## 解くべき課題
一覧の先頭から「gray circle at (242, 168): moved 6 px right」を含む行まで（その行も含む）を、「cyan L-shape」を「teal L-shape」に置き換えて書き出せ。それ以外は一切変えないこと。

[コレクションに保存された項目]
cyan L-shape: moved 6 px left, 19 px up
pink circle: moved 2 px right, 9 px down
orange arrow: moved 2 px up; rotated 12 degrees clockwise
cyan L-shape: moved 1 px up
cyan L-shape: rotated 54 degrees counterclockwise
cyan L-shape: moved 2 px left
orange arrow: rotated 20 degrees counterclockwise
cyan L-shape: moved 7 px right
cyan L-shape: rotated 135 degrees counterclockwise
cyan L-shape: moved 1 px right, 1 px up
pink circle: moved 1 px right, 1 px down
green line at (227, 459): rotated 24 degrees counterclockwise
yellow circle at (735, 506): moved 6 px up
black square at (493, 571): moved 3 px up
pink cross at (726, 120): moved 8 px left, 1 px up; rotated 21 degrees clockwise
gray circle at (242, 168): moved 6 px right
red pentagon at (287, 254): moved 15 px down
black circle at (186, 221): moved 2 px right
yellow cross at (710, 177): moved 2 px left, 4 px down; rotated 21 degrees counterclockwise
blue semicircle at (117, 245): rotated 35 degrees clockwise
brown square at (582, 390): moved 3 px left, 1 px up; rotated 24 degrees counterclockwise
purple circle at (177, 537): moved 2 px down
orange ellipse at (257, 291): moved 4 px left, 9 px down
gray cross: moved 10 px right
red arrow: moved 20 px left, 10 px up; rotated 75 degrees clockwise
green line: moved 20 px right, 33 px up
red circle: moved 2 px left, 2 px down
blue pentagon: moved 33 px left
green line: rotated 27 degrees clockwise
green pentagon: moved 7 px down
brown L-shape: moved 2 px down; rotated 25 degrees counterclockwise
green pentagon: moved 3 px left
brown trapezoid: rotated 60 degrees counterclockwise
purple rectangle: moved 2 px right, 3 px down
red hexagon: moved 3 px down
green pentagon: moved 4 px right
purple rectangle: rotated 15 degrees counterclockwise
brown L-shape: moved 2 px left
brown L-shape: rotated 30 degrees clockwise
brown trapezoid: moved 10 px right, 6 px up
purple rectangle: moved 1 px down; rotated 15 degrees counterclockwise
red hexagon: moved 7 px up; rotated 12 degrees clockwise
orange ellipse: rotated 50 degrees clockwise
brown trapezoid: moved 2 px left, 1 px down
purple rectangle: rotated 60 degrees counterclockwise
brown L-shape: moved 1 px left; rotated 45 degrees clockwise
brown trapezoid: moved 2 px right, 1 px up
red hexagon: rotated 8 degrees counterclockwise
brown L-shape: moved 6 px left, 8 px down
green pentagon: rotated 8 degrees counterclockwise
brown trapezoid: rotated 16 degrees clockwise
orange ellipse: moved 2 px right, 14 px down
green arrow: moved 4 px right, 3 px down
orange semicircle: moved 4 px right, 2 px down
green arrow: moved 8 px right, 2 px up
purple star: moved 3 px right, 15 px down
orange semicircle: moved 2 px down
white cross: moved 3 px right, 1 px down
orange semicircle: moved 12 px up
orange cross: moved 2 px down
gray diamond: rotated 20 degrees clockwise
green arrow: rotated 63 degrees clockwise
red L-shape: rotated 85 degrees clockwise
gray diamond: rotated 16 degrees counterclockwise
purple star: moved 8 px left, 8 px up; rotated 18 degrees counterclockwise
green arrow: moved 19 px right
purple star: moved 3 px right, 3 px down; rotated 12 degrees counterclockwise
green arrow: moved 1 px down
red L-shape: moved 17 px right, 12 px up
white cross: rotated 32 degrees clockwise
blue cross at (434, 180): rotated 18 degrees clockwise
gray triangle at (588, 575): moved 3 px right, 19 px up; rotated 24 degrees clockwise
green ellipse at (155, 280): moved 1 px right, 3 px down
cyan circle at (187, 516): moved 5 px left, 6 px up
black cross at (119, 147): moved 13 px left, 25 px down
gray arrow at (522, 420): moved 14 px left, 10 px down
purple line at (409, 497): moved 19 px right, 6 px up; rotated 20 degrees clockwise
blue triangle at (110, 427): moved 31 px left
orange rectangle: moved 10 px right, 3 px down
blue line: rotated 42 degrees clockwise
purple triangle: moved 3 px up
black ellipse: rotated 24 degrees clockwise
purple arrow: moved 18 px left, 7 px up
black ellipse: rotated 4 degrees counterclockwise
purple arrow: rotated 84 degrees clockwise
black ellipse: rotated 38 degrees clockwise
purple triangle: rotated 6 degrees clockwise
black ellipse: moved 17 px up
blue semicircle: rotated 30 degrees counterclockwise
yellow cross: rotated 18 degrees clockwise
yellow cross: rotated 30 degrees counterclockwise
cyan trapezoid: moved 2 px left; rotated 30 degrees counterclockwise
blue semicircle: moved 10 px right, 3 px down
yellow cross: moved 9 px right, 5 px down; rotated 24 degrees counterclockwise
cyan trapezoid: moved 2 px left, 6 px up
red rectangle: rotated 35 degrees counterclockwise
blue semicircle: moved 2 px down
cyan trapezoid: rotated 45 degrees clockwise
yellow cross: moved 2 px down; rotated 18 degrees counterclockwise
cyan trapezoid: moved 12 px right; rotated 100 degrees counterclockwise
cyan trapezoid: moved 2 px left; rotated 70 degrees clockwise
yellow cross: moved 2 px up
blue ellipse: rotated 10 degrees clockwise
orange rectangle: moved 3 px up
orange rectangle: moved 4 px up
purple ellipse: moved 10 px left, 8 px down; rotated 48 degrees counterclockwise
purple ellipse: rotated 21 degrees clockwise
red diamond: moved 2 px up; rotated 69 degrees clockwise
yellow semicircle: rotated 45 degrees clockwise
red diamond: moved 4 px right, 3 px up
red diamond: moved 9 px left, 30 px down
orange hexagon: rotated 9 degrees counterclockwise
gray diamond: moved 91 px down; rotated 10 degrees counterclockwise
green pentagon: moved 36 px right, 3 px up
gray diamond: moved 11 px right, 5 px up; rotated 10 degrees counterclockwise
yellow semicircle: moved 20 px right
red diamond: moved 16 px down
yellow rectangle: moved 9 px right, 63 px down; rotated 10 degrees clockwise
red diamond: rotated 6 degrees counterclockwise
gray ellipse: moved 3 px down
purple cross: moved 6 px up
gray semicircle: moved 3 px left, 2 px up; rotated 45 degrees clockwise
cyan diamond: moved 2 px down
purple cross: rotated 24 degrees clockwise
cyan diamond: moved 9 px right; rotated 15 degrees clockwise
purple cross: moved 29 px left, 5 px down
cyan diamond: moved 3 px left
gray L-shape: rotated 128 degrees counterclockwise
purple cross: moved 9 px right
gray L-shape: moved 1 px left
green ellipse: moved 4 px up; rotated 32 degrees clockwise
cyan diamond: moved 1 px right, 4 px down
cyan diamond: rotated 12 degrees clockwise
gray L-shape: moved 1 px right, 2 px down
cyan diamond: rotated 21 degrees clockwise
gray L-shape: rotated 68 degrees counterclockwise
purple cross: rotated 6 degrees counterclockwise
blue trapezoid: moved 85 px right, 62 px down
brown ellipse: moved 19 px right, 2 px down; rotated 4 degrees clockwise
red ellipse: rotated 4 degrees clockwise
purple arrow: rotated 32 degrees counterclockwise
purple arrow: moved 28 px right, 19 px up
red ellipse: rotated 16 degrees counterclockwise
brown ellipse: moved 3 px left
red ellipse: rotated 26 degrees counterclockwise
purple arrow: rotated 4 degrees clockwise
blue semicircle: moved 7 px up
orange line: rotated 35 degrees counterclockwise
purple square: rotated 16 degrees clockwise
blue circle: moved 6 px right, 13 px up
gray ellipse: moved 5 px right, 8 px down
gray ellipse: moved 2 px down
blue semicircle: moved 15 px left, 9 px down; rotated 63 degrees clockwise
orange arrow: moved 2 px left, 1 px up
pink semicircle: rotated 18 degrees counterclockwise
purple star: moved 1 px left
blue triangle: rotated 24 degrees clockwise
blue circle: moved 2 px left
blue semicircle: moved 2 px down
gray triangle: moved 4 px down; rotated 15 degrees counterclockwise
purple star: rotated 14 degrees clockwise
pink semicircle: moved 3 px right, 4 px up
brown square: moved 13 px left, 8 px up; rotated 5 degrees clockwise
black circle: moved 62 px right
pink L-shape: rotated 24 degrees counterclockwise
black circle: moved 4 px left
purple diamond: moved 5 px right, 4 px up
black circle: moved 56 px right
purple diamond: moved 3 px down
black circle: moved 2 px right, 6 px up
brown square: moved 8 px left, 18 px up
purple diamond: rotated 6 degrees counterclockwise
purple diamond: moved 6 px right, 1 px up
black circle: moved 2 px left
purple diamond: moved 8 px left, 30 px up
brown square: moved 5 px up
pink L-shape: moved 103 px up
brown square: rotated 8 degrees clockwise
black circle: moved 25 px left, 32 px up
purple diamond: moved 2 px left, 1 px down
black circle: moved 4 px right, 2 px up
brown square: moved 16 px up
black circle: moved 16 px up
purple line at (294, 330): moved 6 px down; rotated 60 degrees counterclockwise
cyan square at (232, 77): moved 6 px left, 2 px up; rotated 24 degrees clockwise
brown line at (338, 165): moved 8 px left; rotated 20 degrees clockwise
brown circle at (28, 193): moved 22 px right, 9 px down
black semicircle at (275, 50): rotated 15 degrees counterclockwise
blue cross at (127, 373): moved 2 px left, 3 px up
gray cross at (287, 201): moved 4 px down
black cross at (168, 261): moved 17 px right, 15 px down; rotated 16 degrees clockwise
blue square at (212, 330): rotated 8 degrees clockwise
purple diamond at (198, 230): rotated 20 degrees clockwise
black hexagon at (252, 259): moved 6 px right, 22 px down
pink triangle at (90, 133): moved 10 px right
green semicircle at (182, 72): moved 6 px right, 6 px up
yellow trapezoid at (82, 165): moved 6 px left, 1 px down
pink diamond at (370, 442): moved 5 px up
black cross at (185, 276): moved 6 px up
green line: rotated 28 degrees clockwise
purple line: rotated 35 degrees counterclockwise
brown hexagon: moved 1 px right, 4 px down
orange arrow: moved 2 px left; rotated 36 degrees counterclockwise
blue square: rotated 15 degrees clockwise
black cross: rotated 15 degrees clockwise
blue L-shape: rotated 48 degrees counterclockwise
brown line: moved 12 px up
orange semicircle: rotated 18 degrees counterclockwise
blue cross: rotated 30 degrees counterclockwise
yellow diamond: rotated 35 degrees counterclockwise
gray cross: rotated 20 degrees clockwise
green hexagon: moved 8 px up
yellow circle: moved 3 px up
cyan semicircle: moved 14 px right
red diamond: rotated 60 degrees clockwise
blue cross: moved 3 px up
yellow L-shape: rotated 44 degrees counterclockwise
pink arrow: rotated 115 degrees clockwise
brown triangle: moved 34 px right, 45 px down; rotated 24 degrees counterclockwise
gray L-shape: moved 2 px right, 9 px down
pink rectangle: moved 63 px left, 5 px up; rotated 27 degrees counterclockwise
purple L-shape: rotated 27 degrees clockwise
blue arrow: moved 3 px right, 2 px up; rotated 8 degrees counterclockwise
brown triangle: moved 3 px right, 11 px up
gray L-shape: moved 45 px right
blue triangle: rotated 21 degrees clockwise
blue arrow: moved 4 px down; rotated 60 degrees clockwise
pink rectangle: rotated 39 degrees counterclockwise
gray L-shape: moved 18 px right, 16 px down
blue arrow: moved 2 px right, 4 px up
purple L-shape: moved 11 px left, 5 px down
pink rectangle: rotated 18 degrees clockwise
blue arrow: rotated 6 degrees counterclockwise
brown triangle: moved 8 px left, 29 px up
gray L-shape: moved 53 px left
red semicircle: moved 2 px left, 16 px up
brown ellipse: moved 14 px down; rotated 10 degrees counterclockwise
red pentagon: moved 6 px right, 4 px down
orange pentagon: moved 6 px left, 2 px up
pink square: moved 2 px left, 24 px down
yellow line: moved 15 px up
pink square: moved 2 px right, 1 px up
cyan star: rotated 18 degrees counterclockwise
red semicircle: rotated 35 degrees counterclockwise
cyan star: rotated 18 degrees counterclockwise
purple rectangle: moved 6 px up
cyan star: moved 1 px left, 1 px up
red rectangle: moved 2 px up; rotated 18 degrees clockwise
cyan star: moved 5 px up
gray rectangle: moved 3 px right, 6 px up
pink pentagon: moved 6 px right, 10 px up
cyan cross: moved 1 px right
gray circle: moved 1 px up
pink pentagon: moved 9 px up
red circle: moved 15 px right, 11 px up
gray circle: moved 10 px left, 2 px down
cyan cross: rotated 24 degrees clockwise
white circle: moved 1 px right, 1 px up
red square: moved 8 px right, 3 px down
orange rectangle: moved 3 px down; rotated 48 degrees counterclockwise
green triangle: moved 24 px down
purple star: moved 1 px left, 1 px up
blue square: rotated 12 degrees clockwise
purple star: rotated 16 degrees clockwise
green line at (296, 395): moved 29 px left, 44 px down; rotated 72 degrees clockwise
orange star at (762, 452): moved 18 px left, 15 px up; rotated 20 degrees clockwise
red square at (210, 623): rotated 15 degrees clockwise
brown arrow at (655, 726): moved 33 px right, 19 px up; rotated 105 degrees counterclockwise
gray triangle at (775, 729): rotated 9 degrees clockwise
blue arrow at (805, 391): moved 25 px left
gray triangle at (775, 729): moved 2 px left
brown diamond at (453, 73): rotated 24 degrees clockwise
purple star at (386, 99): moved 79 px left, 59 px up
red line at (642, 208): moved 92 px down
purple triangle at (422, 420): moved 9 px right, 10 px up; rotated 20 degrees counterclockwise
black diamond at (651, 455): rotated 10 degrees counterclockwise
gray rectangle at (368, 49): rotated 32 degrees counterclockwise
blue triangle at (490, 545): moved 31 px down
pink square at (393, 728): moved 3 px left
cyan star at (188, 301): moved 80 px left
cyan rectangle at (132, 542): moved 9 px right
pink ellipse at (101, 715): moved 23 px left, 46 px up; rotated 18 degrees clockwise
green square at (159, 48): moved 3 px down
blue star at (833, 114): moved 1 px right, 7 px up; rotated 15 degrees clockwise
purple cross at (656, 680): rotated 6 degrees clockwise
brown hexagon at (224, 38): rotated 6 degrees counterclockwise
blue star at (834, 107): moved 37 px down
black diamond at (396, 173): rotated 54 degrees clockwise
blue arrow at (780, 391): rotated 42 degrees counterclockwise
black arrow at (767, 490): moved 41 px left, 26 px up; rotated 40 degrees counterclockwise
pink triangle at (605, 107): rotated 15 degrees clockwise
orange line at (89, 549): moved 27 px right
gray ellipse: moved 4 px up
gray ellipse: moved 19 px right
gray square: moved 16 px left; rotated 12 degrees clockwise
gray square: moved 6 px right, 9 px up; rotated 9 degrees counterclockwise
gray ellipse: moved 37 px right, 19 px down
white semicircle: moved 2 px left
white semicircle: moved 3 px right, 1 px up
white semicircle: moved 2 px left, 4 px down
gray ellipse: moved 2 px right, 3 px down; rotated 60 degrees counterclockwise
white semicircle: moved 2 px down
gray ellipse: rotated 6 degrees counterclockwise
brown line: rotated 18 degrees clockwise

## 正しい結果
teal L-shape: moved 6 px left, 19 px up
pink circle: moved 2 px right, 9 px down
orange arrow: moved 2 px up; rotated 12 degrees clockwise
teal L-shape: moved 1 px up
teal L-shape: rotated 54 degrees counterclockwise
teal L-shape: moved 2 px left
orange arrow: rotated 20 degrees counterclockwise
teal L-shape: moved 7 px right
teal L-shape: rotated 135 degrees counterclockwise
teal L-shape: moved 1 px right, 1 px up
pink circle: moved 1 px right, 1 px down
green line at (227, 459): rotated 24 degrees counterclockwise
yellow circle at (735, 506): moved 6 px up
black square at (493, 571): moved 3 px up
pink cross at (726, 120): moved 8 px left, 1 px up; rotated 21 degrees clockwise
gray circle at (242, 168): moved 6 px right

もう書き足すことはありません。